**Directions**. Where a line below holds the string "none", copy that line.

==== Supplied records ====

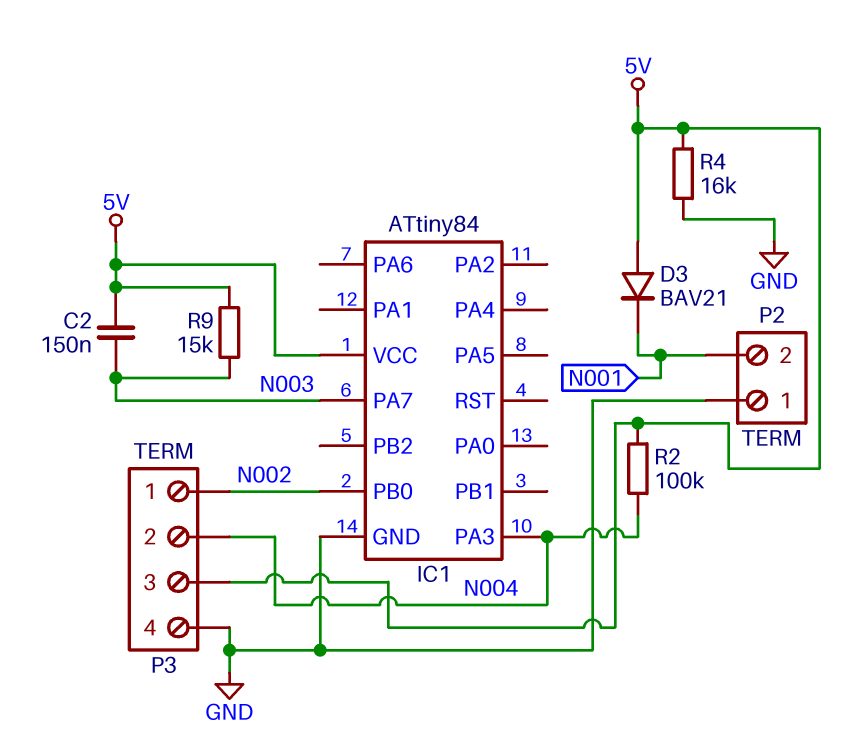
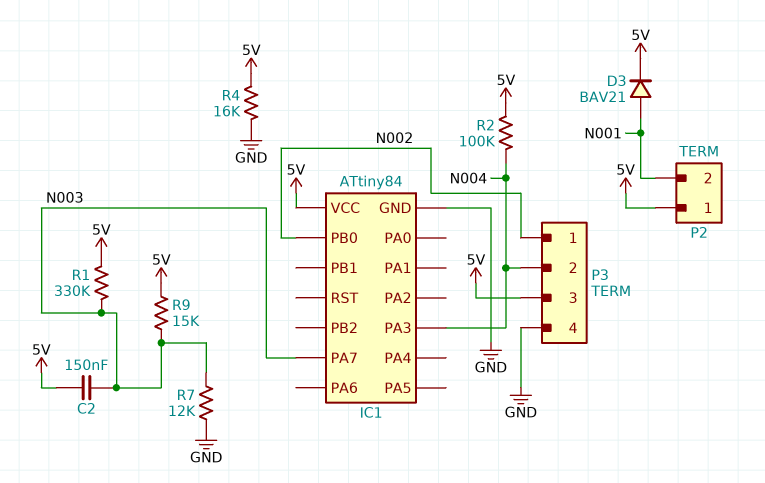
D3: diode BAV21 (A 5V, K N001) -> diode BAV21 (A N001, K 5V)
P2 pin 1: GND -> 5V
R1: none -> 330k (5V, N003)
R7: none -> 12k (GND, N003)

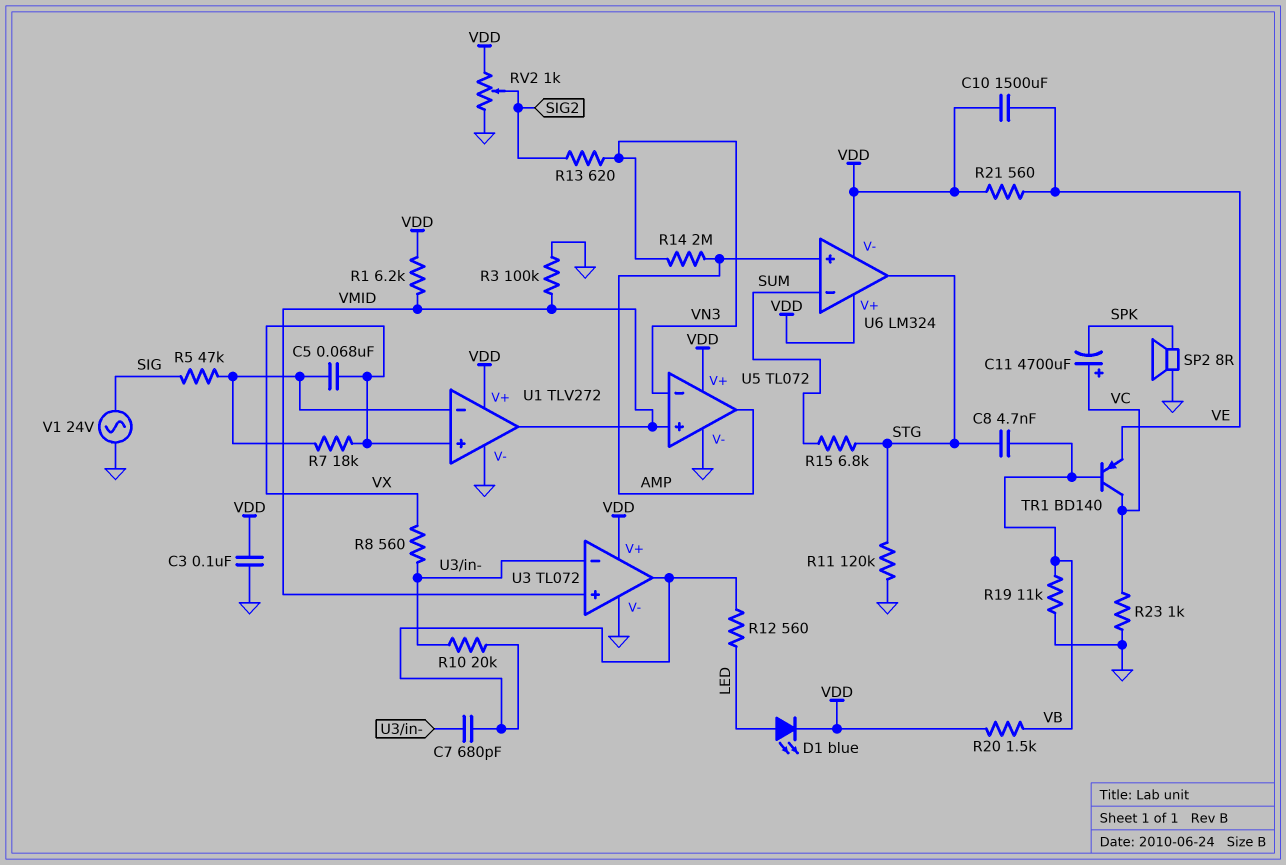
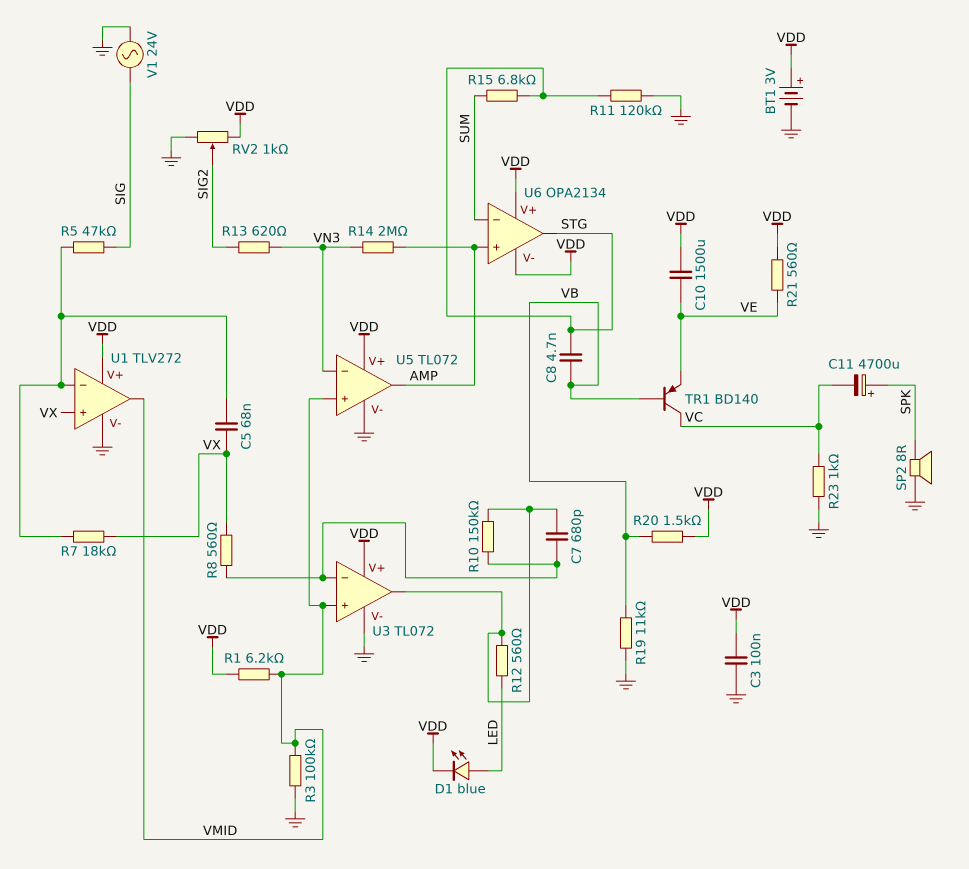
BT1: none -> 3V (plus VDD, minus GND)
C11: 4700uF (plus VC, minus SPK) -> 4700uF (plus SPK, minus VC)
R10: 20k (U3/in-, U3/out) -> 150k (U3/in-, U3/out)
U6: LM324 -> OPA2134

====

**Solution to the exercise**.
R1: none -> 330k (5V, N003)
R7: none -> 12k (GND, N003)
BT1: none -> 3V (plus VDD, minus GND)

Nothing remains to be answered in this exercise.